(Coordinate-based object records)
· · · · · · ·

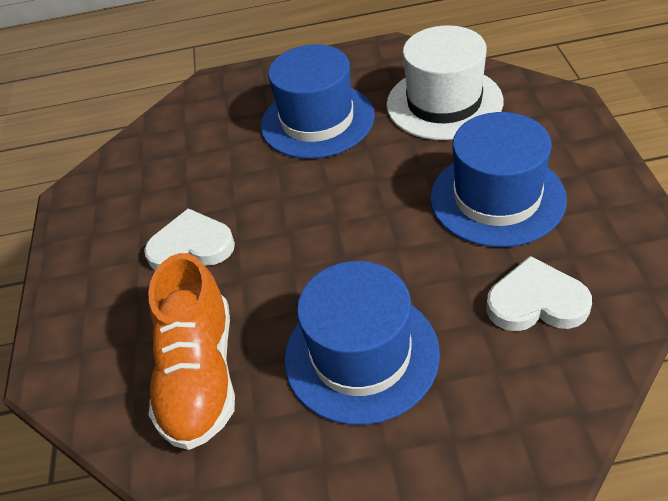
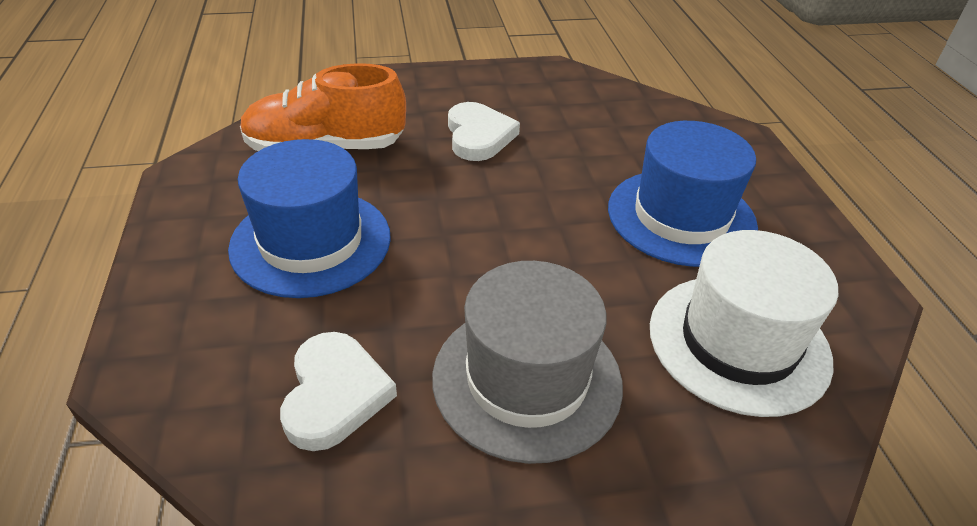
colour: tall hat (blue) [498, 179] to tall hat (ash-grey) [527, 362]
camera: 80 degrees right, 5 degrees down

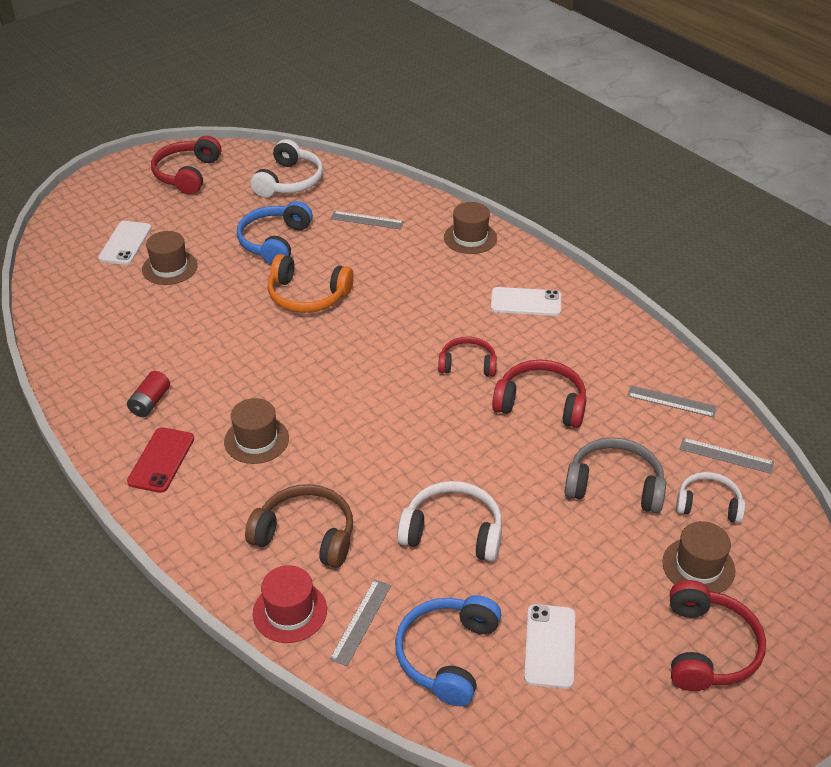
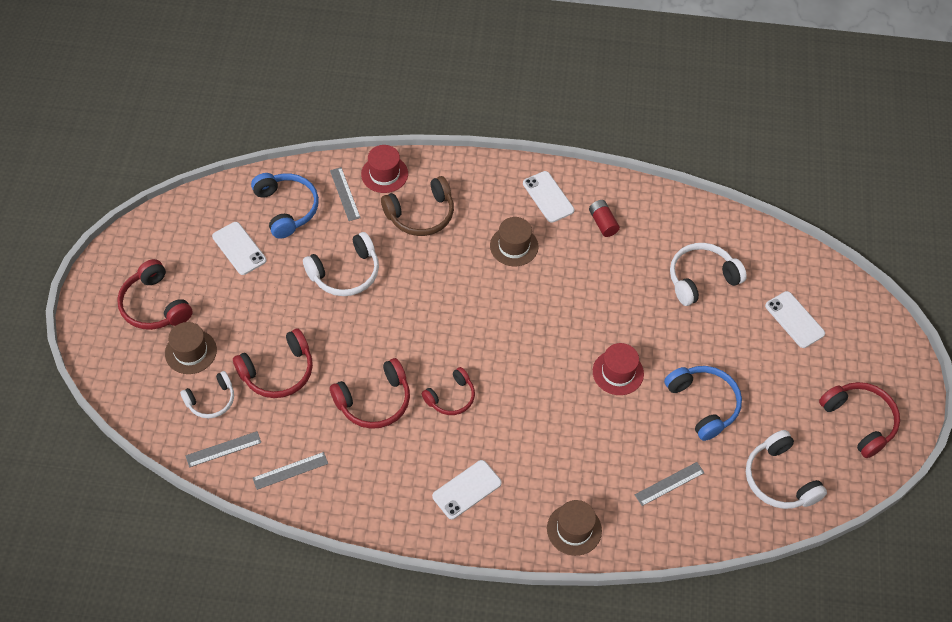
missing: tall hat (dark brown) [170, 258]
appeared: headset (snow-white) [708, 274]
exchanged: headset (bright orange) [311, 283] to tall hat (red) [618, 369]
colour: smartphone (red) [160, 460] to smartphone (snow-white) [548, 197]; headset (ash-grey) [615, 475] to headset (red) [273, 363]
camera: 135 degrees right, 15 degrees up

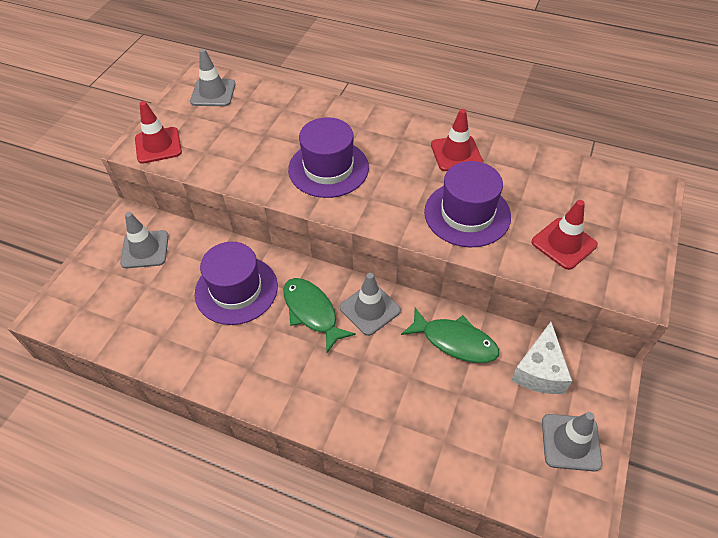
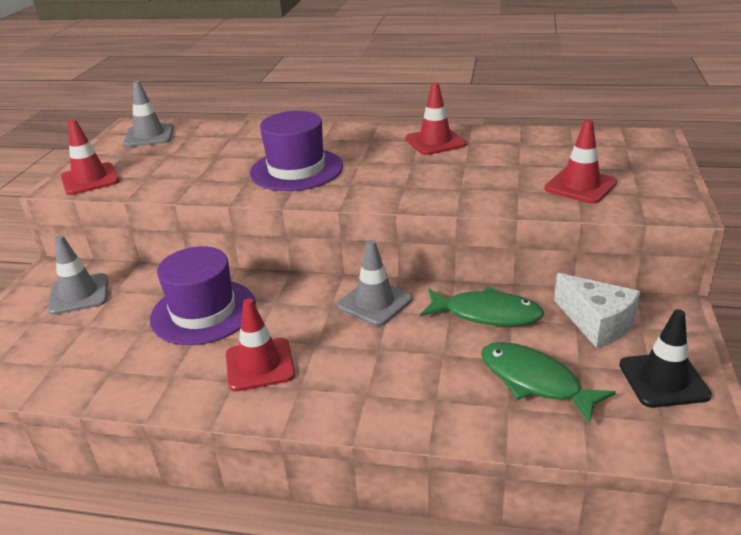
missing: tall hat (royal purple) [467, 204]
appeared: road cone (red) [260, 345]
relocated: fish (green) [319, 315] to [548, 383]
colour: road cone (ash-grey) [572, 442] to road cone (black) [665, 358]
spun: piece of cheese (snow-white) [541, 358] = [597, 310] 45 degrees counterclockwise
camera: 10 degrees left, 20 degrees down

· · · · · · ·

(What you should do)
What is needed is a word-for-word transcription of all the entries, with the pictures dropped.

(Answer to the exercise)
colour: tall hat (blue) [498, 179] to tall hat (ash-grey) [527, 362]
camera: 80 degrees right, 5 degrees down

missing: tall hat (dark brown) [170, 258]
appeared: headset (snow-white) [708, 274]
exchanged: headset (bright orange) [311, 283] to tall hat (red) [618, 369]
colour: smartphone (red) [160, 460] to smartphone (snow-white) [548, 197]; headset (ash-grey) [615, 475] to headset (red) [273, 363]
camera: 135 degrees right, 15 degrees up

missing: tall hat (royal purple) [467, 204]
appeared: road cone (red) [260, 345]
relocated: fish (green) [319, 315] to [548, 383]
colour: road cone (ash-grey) [572, 442] to road cone (black) [665, 358]
spun: piece of cheese (snow-white) [541, 358] = [597, 310] 45 degrees counterclockwise
camera: 10 degrees left, 20 degrees down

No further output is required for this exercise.